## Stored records

* Begin *

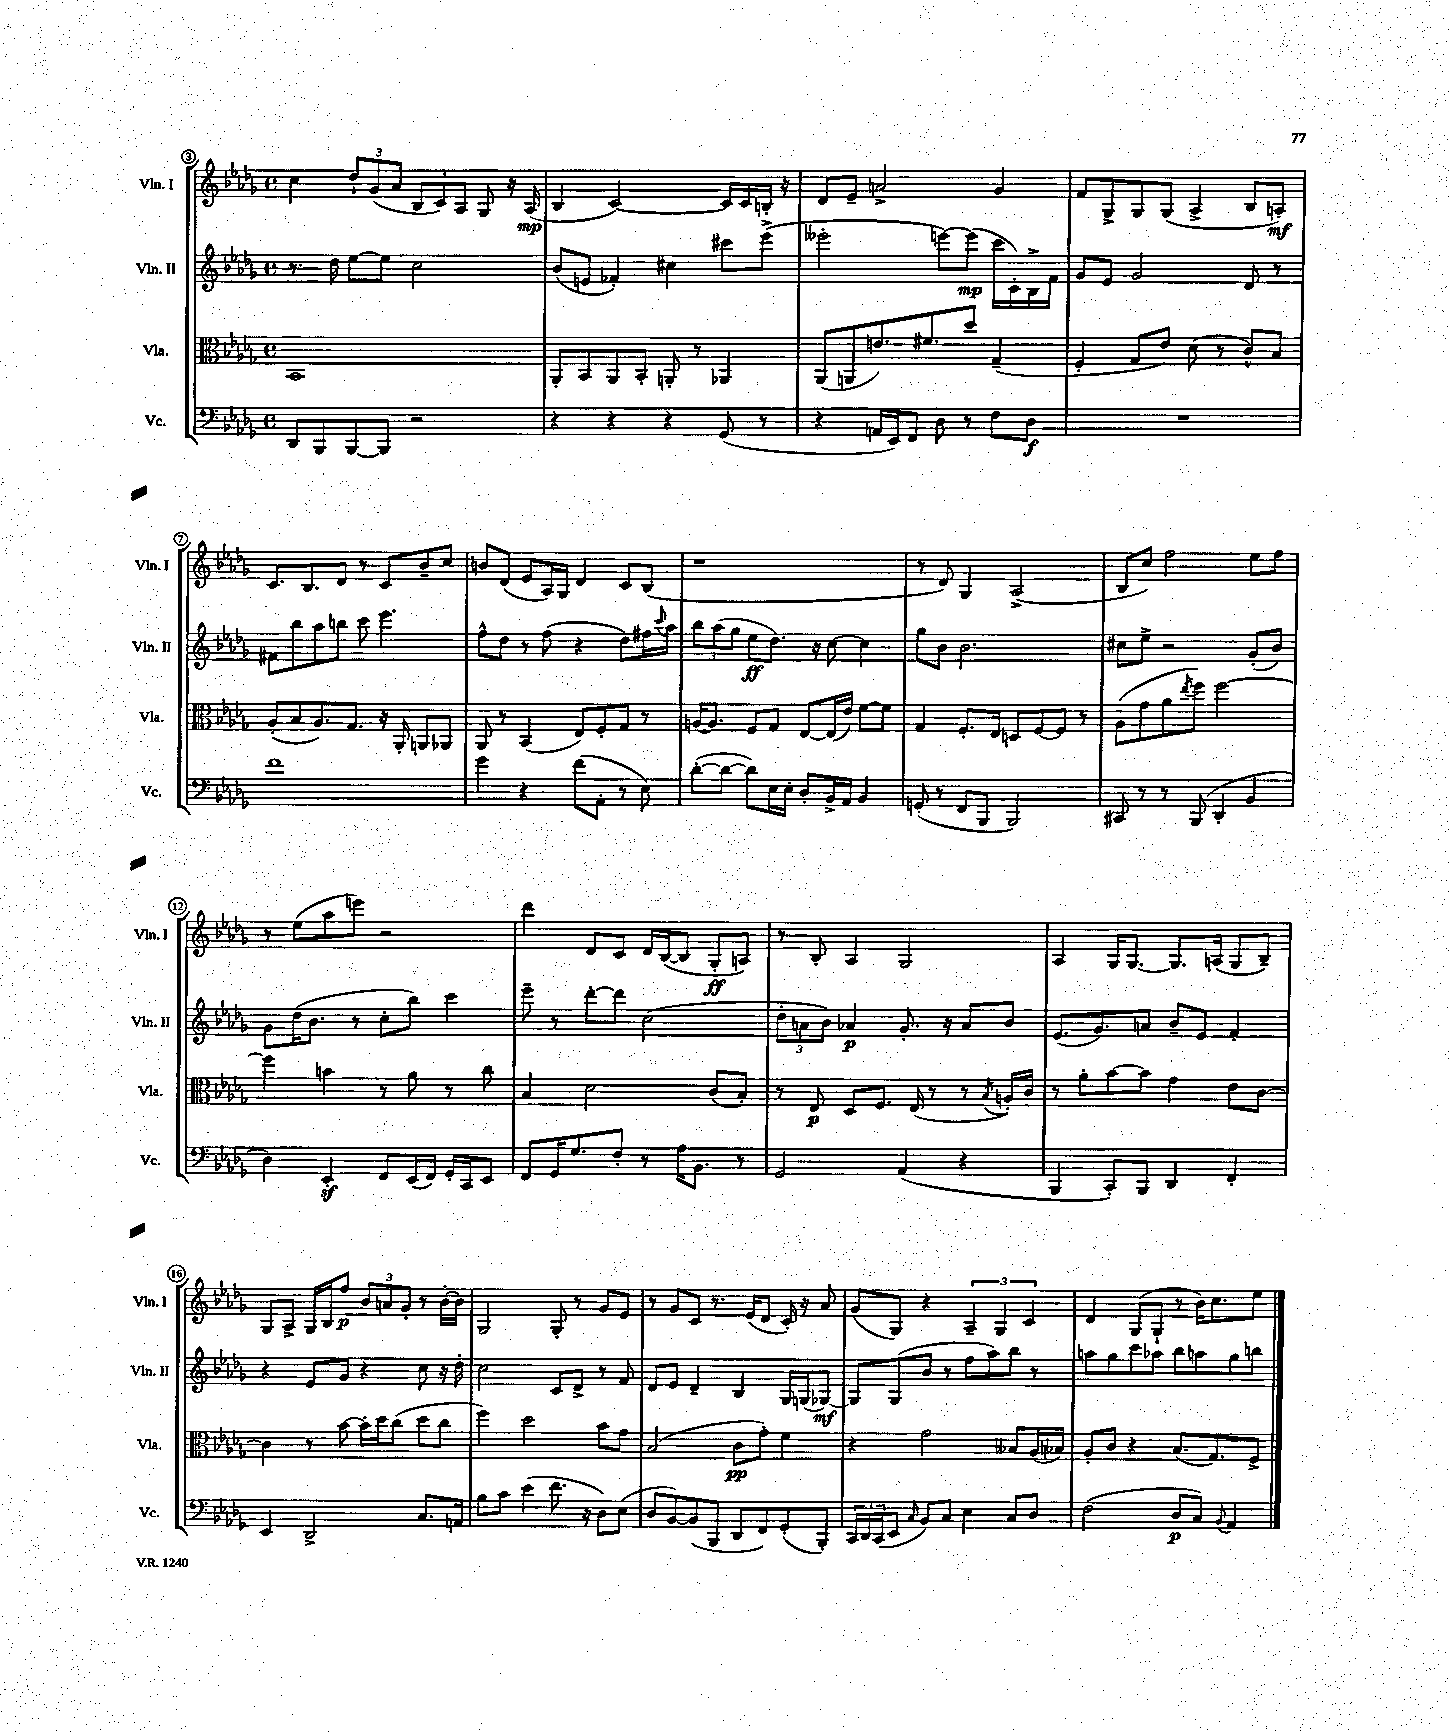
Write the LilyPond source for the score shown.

<<
\new StaffGroup <<
\new Staff = "s0" \with { instrumentName = "Vln. I" shortInstrumentName = "Vln. I" } {
    \clef treble \key des \major \defaultTimeSignature \time 4/4
    c''4 \tuplet 3/2 { des''8-! ges'8( aes'8 } \tuplet 3/2 { bes8 c'8) aes8 } ges8 r16 aes16\mp( |
    bes4 c'2~) c'16 c'16 b16-. r16 |
    des'8 ees'8-- a'2-> ges'4 |
    f'8 ges8-> ges8 ges8( aes4-> bes8 a8-.\mf) |
    c'8. bes8. des'8 r8 c'8 bes'8-- c''8 |
    b'8 des'8( ees'8 aes16) ges16 des'4 c'8 bes8( |
    r1 |
    r8 des'8) ges4 aes2->( |
    bes8 c''8) f''2 ees''8 f''8 |
    r8 ees''8( aes''8 e'''8) r2 |
    des'''4 des'8 c'8 des'16 bes16~( bes8 ges8-.\ff a8) |
    r8 bes8-. aes4 ges2 |
    aes4 ges16 ges8.~ ges8. a16( ges8 bes8--) |
    ges8 aes8-> ges16 bes16 f''8\p \tuplet 3/2 { bes'8 a'8 ges'8-. } r8 bes'16~-. bes'16 |
    ges2 ges8-. r8 ges'8 ees'8 |
    r8 ges'8 c'8 r8. ees'16( des'8 c'16-.) r16 aes'8 |
    ges'8( ges8) r4 \tuplet 3/2 { aes4-- ges4 c'4 } |
    des'4 ges8( ges8-! r8 bes'16) c''8. ees''8 \bar "|." |
}
\new Staff = "s1" \with { instrumentName = "Vln. II" shortInstrumentName = "Vln. II" } {
    \clef treble \key des \major \defaultTimeSignature \time 4/4
    r8. des''16 ees''8~ ees''8 c''2 |
    bes'8( e'8 fes'4-.) cis''4 cis'''8 ees'''8->( |
    eeses'''2-. e'''8~) e'''8\mp( c'''16 c'16-.) bes16-> f'16 |
    ges'8 ees'8 ges'2 des'8 r8 |
    fis'8 bes''8 aes''8 b''8 c'''8 ees'''4. |
    f''8-^ des''8 r8 f''8( r4 des''8) fis''16 \appoggiatura { c'''8 } aes''16 |
    \tuplet 3/2 { bes''8 aes''8( ges''8 } ees''8\ff des''8.) r16 c''8~ c''4 |
    ges''8 bes'8 bes'2. |
    cis''8 ees''8-> r2 ges'8-.( bes'8) |
    ges'8 des''16( bes'8. r8 c''8-. bes''8) c'''4 |
    ees'''8-- r8 des'''8~-. des'''8 c''2( |
    \tuplet 3/2 { des''8-. a'8 bes'8) } aes'4\p ges'8.-. r16 aes'8 bes'8 |
    ees'8.( ges'8.) a'8 bes'8-- ees'8 f'4-. |
    r4 ees'8 ges'8 r4 c''8 r16 des''16-. |
    c''2 c'8 des'8-> r8 f'8 |
    des'8 ees'8 des'4-- bes4 ges16 g16( ges8~\mf) |
    ges8 ges8( bes'8 r8 f''8 aes''8) bes''8 r8 |
    a''8 ges''8 c'''8 aes''8 bes''8 a''8 ges''8 b''8 \bar "|." |
}
\new Staff = "s2" \with { instrumentName = "Vla." shortInstrumentName = "Vla." } {
    \clef alto \key des \major \defaultTimeSignature \time 4/4
    bes,1 |
    aes,8-. bes,8 aes,8 bes,8-. a,8-. r8 aes,4 |
    aes,8( a,8 e'8.) fis'8. des''8 ges4--( |
    f4-. ges8 ees'8) des'8( r8 c'8-^) bes8 |
    aes8-.( bes8 aes8.) ges8. r16 aes,16-. a,8 aes,8 |
    aes,8 r8 bes,4( ees8) f8-. ges8 r8 |
    a16~ a8. f8 ges8 ees8~ ees16( ees'16) f'8~ f'8 |
    ges4 f8.-. ees16 d8 f8~ f8 r8 |
    aes8( ges'8 aes'8 \acciaccatura { ees''8 } f''8) f''2~ |
    f''4 b'4 r8 aes'8 r8 c''8 |
    bes4 des'2 c'8( bes8-.) |
    r8 ees8\p des8 f8. ees16( r8 r8 \acciaccatura { bes8 } a16-.) c'16 |
    r8 aes'8-. bes'8~ bes'8 ges'4 ees'8 c'8~ |
    c'4 r8 bes'8~ bes'16-. des''16 c''8( des''8 c''8 |
    f''4) des''2 bes'8 ges'8 |
    bes2( c'8\pp ges'8-.) f'4 |
    r4 ges'2 beses8 aes16( bes16) |
    aes8-. c'8 r4 bes8.( ges8.) f8-> \bar "|." |
}
\new Staff = "s3" \with { instrumentName = "Vc." shortInstrumentName = "Vc." } {
    \clef bass \key des \major \defaultTimeSignature \time 4/4
    des,8 bes,,8 bes,,8~ bes,,8 r2 |
    r4 r4 r4 ges,8( r8 |
    r4 a,16 ees,16) f,8 des8 r8 f8 des8\f |
    R1 |
    f'1 |
    ges'4 r4 f'8( aes,8-. r8 ees8) |
    des'8~-.( des'8~ des'8) ees16 ees16-. des8-. bes,16-> aes,16 bes,4 |
    g,8-.( r8 f,8 bes,,8 bes,,2) |
    cis,8 r8 r8 bes,,8( des,4-. bes,4 |
    des4) ees,4-.\sf f,8 ees,16( f,16) ges,16-. c,16 ees,8 |
    f,8 ges,16 ges8. f8-. r8 aes16 bes,8. r8 |
    ges,2 aes,4( r4 |
    bes,,4 c,8-.) bes,,8 des,4 f,4-. |
    ees,4 des,2-> c8. a,16 |
    bes8 c'8 ees'4( f'8. r16 des8) ees8( |
    des8 bes,8~) bes,8( bes,,8 des,8 f,8) ges,8-.( bes,,8-.) |
    \tuplet 3/2 { c,16 des,16 c,16( } ees,8 \grace { c16 } bes,8) c8 ees4 c8 des8 |
    f2( des8\p c8) \appoggiatura { bes,8 } aes,4 \bar "|." |
}
>>
>>
\layout { \context { \Score currentBarNumber = #3 \override BarNumber.stencil = #(make-stencil-circler 0.1 0.3 ly:text-interface::print) } }
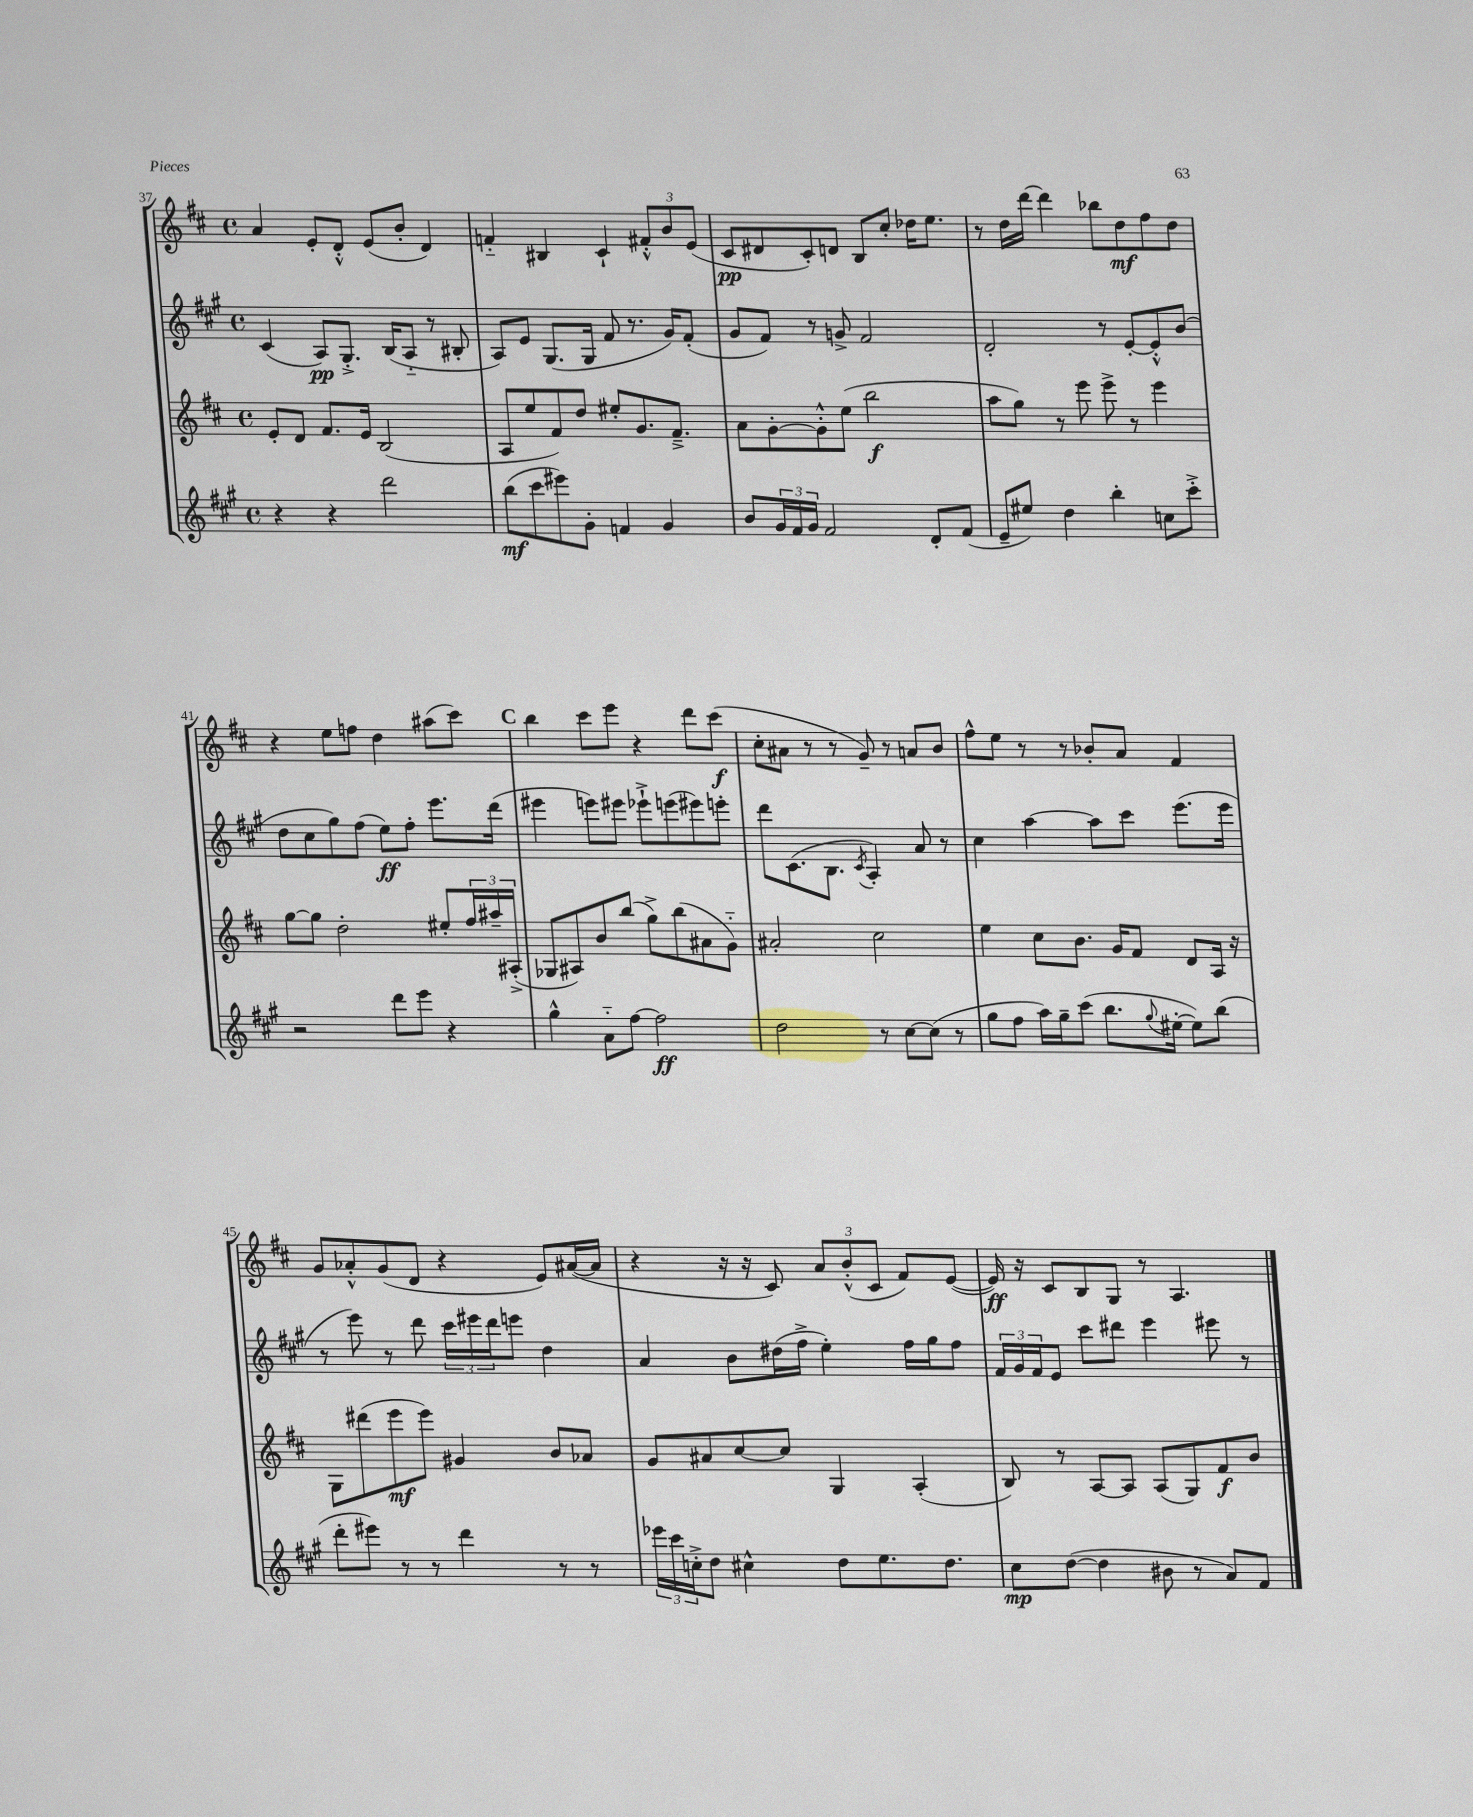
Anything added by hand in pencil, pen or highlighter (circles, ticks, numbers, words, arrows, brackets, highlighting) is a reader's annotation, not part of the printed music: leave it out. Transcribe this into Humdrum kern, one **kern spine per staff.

**kern	**kern	**kern	**kern
*staff4	*staff3	*staff2	*staff1
*clefG2	*clefG2	*clefG2	*clefG2
*k[f#c#g#]	*k[f#c#]	*k[f#c#g#]	*k[f#c#]
*M4/4	*M4/4	*M4/4	*M4/4
*met(c)	*met(c)	*met(c)	*met(c)
4r	8e'	(4c#	4a
.	8d	.	.
4r	8.f#	8A)	8e'
.	.	8.G#'^	8d'^^
.	16e	.	.
2ddd	(2B	.	(8e
.	.	(16B	.
.	.	8A'~	8b'
.	.	8r	4d)
.	.	8B#'	.
=	=	=	=
(8bb	8A	8A)	4f'~
8ccc#	8ee	8e	.
8eee#)	8f#)	(8.G#	4B#
8g#'	8dd	.	.
.	.	16G#	.
4f	8ee#'	8f#	4c#`
.	8.g	8.r	.
4g#	.	.	12f#'^^
.	8.f#~^	16g#)	.
.	.	.	12b
.	.	(8f#'	.
.	.	.	(12e
=	=	=	=
8b	8a	8g#	8c#
24g#	[8g'	8f#)	8d#
24f#	.	.	.
24g#	.	.	.
2f#	8g'^^]	8r	8c#')
.	(8ee	8g^	8d
.	2bb	2f#	8B
.	.	.	8cc#'
8d'	.	.	16dd-
.	.	.	8.ee
(8f#	.	.	.
=	=	=	=
8e~	8aa	2d'	8r
8ee#)	8gg)	.	16dd
.	.	.	[16ddd
4dd	8r	.	4ddd]
.	8eee	.	.
4bb'	8eee^	8r	8bb-
.	8r	[8e'	8dd
8cc	4eee	8e'^^]	8ff#
8ccc#'^	.	(8b	8dd
=	=	=	=
2r	[8gg	8dd	4r
.	8gg]	8cc#	.
.	2dd'	8gg#)	8ee
.	.	(8ff#	8ff
8ddd	.	8ee)	4dd
8eee	.	8ff#'	.
4r	8ee#'	8.eee	(8aa#
.	24ff#	.	8ccc#)
.	24aa#~	.	.
.	.	(16ddd	.
.	(24A#'^	.	.
=	=	=	=
4gg#^^	8G-	4eee#	4bb
.	8A#)	.	.
8a'~	8b	8eee)	8ccc#
[8ff#	(8bb	8eee#	8eee
2ff#]	8gg^)	8eee-`^	4r
.	(8bb	(8eee	.
.	8a#	8eee#)	8ddd
.	8g'~)	8eee'	(8ccc#
=	=	=	=
2dd	2a#'	8ddd	8cc#'
.	.	(8.c#	8a#
.	.	.	8r
.	.	8.B	.
.	.	.	8r
.	.	8qc#	.
8r	2cc#	4A')	8g~)
[8cc#	.	.	8r
(8cc#]	.	8a	8a
8r	.	8r	8b
=	=	=	=
8gg#	4ee	4cc#	8ff#^^
8ff#	.	.	8ee
16aa)	8cc#	[4aa	8r
16gg#~	.	.	.
(8ccc#	8.b	.	8r
8.bb	.	8aa]	8b-'
.	16g	.	.
.	8f#	8ccc#	8a
8qqgg#	.	.	.
[16ee#'	.	.	.
8ee#])	8d	(8.eee	4f#
(8bb	16A	.	.
.	16r	16eee	.
=	=	=	=
8ddd'	8G	8r	8g
8eee#)	(8ddd#	8eee)	8a-'^^
8r	8eee	8r	(8g
8r	8eee)	8ddd	8d
4ddd	4g#	24ccc#	4r
.	.	24eee#	.
.	.	24ddd	.
.	.	8eee	.
8r	8b	4dd	8e)
8r	8a-	.	([16a#
.	.	.	16a#]
=	=	=	=
24eee-	8g	4a	4r
24ccc#	.	.	.
24cc'^	.	.	.
8dd	8a#	.	.
4cc#^^	[8cc#	8b	16r
.	.	.	16r
.	8cc#]	(16dd#	8c#)
.	.	16ff#^	.
8dd	4G	4ee')	12a
.	.	.	(12b'^^
8.ee	.	.	.
.	.	.	12c#
.	(4A'	16ff#	8f#)
8.dd	.	16gg#	.
.	.	8ff#	([8e
=	=	=	=
8cc#	8B)	24f#	16e])
.	.	24g#	.
.	.	.	16r
.	.	24f#	.
([8dd	8r	8e	8c#
4dd]	[8A	8ccc#	8B
.	8A]	8ddd#	8G
8b#	(8A	4eee	8r
8r	8G)	.	4.A
8a)	8f#	8eee#	.
8f#	8b	8r	.
==	==	==	==
*-	*-	*-	*-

* End *

## Goal
How many lines of the material contain the string "with"? Give only the number.

## The solution
4